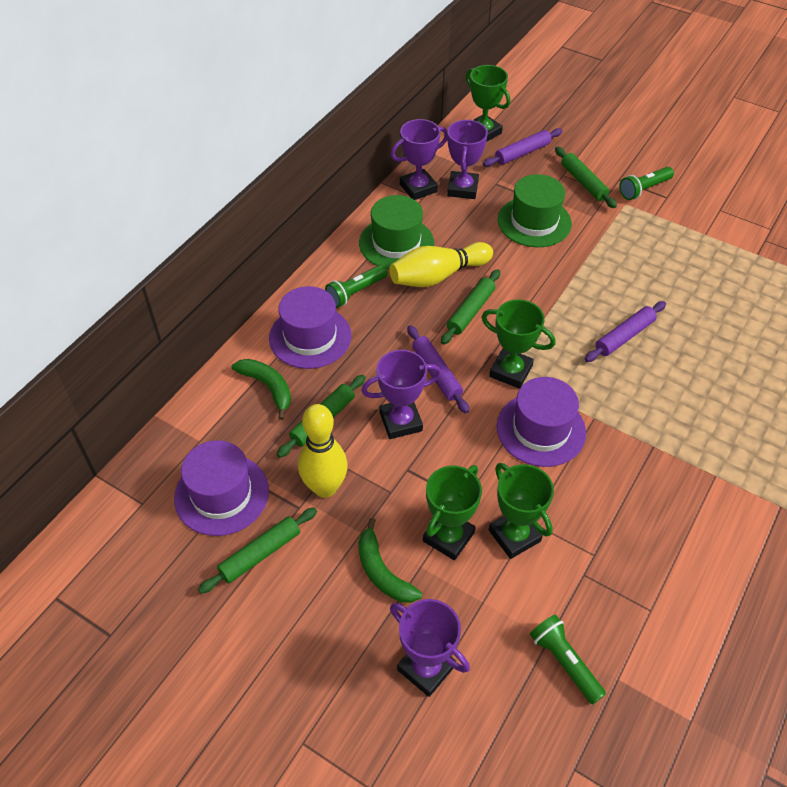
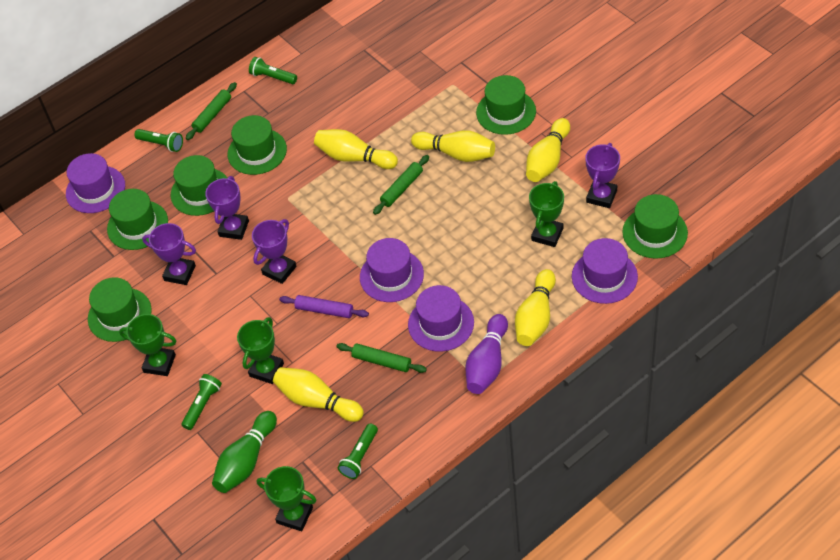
green banana: 2 -> 0
green bowling pin: 0 -> 1
green flashlight: 3 -> 4
green hat: 2 -> 6
green rolling pin: 4 -> 3
purple bowling pin: 0 -> 1
purple hat: 3 -> 4
purple rolling pin: 3 -> 1
yellow bowling pin: 2 -> 5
——————
→ **Problem statement**
Every record must be set down again exactly; pictures do not belong in the copy.

→ **Solution to this problem**
green banana: 2 -> 0
green bowling pin: 0 -> 1
green flashlight: 3 -> 4
green hat: 2 -> 6
green rolling pin: 4 -> 3
purple bowling pin: 0 -> 1
purple hat: 3 -> 4
purple rolling pin: 3 -> 1
yellow bowling pin: 2 -> 5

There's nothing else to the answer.